[Records for the task]
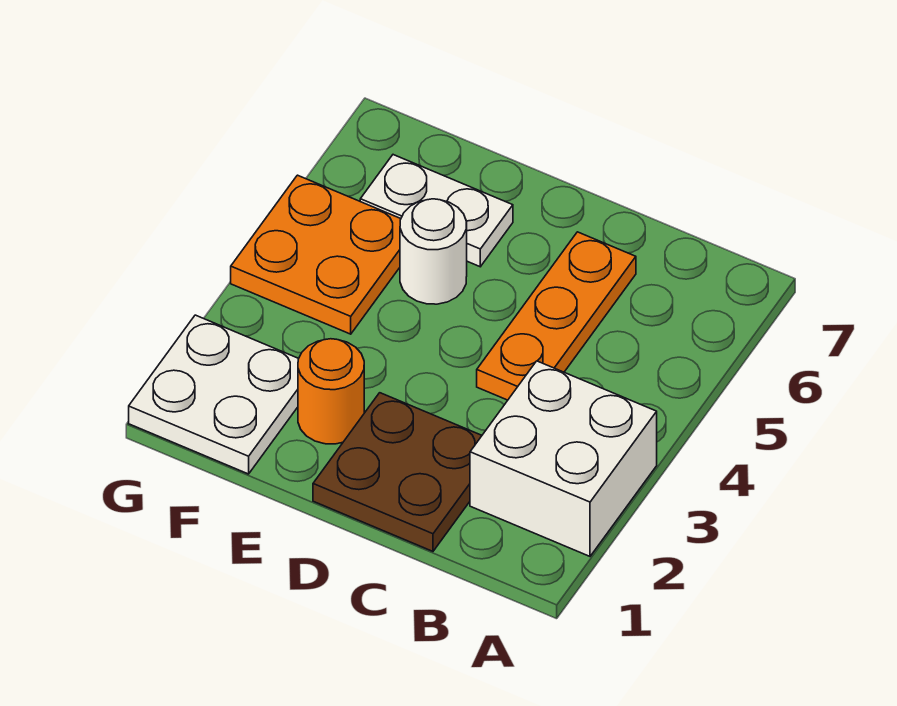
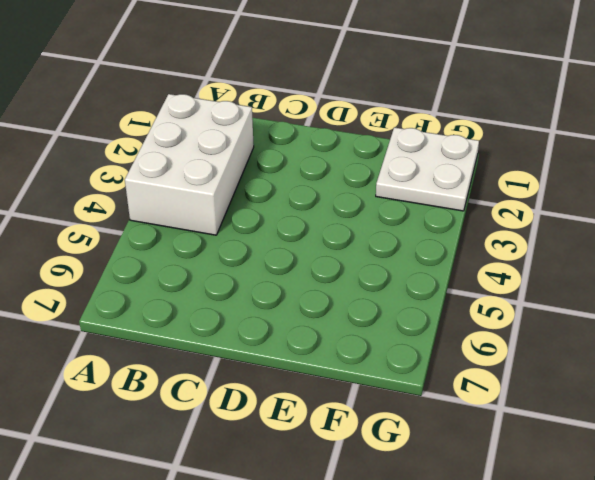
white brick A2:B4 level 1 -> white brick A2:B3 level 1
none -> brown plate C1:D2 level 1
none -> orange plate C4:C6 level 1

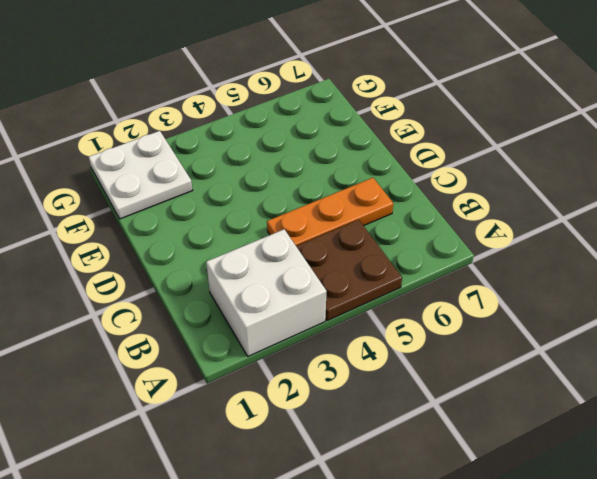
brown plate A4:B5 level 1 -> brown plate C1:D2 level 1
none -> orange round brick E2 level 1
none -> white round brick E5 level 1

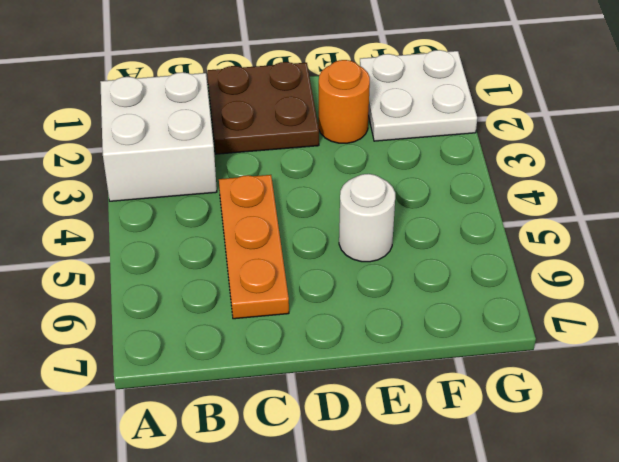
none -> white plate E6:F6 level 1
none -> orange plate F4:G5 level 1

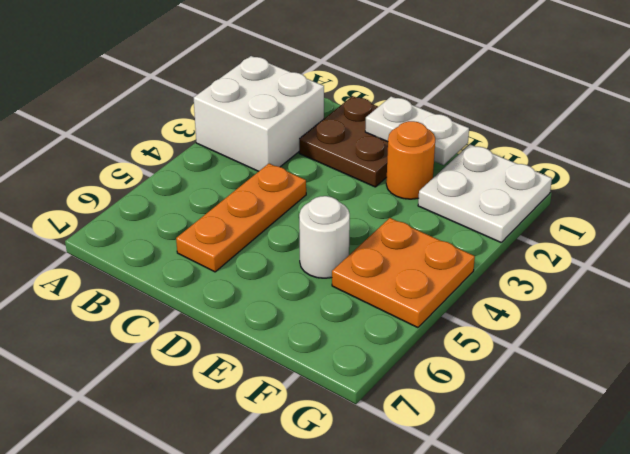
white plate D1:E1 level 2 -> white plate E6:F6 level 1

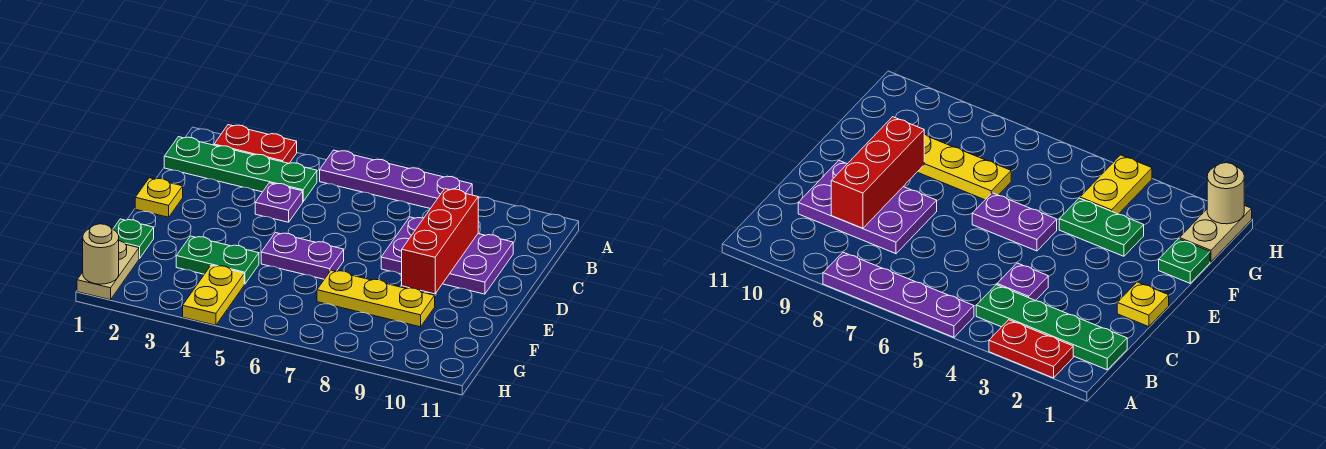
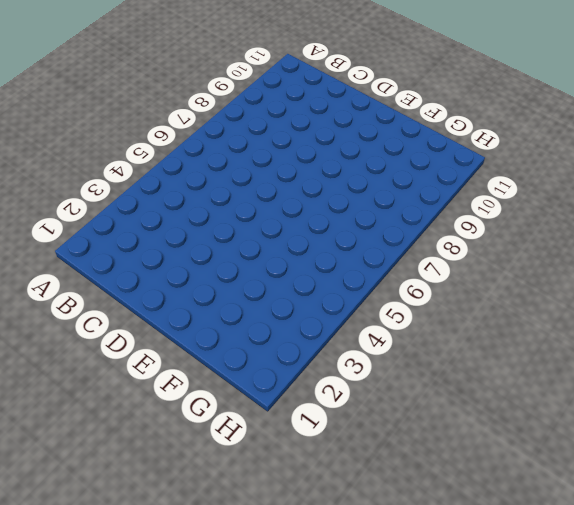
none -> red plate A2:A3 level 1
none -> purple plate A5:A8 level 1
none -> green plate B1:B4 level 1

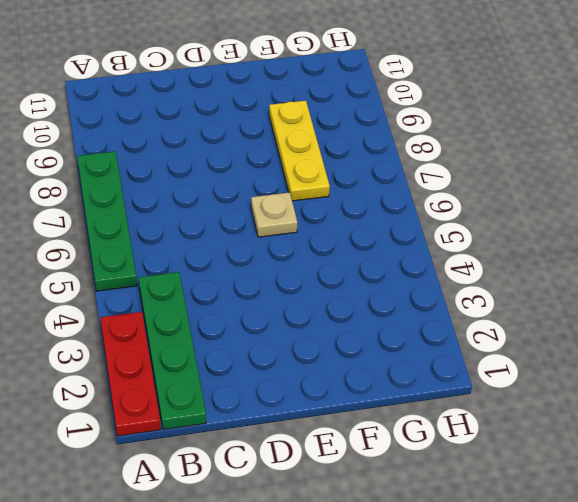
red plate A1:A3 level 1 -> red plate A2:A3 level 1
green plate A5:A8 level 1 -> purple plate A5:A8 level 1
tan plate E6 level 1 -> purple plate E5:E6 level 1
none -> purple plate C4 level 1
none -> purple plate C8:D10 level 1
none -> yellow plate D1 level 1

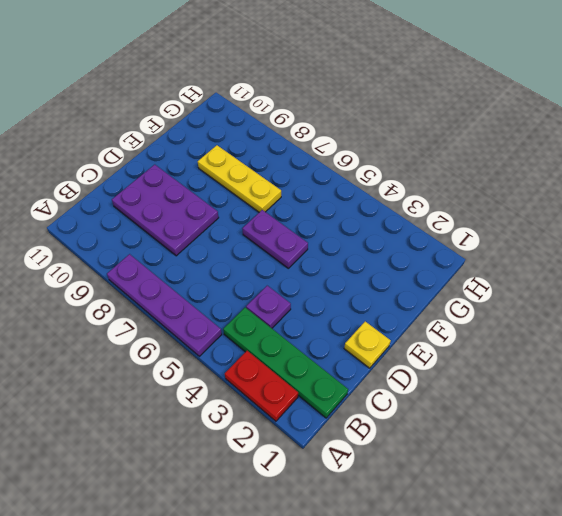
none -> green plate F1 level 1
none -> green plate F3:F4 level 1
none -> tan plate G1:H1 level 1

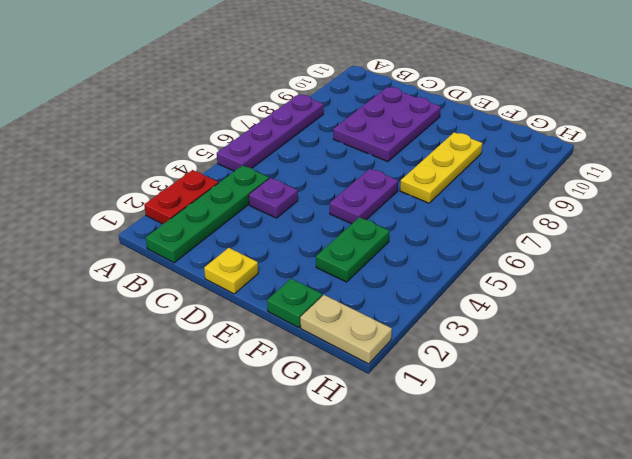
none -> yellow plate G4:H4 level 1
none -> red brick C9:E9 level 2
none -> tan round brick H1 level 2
[/Records for the task]
[Records for the task]
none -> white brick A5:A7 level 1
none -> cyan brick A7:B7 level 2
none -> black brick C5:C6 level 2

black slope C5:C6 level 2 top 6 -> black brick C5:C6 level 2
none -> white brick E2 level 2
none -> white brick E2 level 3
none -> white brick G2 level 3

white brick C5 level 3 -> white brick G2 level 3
[/Records for the task]
[Records for the task]
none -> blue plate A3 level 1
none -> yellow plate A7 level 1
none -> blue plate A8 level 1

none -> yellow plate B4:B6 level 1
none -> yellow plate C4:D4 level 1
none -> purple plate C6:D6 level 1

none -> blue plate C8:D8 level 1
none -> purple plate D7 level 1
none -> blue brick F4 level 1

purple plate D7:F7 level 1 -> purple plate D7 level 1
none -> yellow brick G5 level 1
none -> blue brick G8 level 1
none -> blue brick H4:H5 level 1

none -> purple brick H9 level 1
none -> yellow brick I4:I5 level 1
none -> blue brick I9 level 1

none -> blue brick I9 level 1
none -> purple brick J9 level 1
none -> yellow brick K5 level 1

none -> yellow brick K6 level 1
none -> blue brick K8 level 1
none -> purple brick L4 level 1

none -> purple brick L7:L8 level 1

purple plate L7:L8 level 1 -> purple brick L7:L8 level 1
[/Records for the task]
● Brief
Going back to the entries above, set down exactly the lines that begin at the one with "none -> purple brick L7:L8 level 1" and end at the one with "purple plate L7:L8", both included, and nothing else.

● Answer area
none -> purple brick L7:L8 level 1

purple plate L7:L8 level 1 -> purple brick L7:L8 level 1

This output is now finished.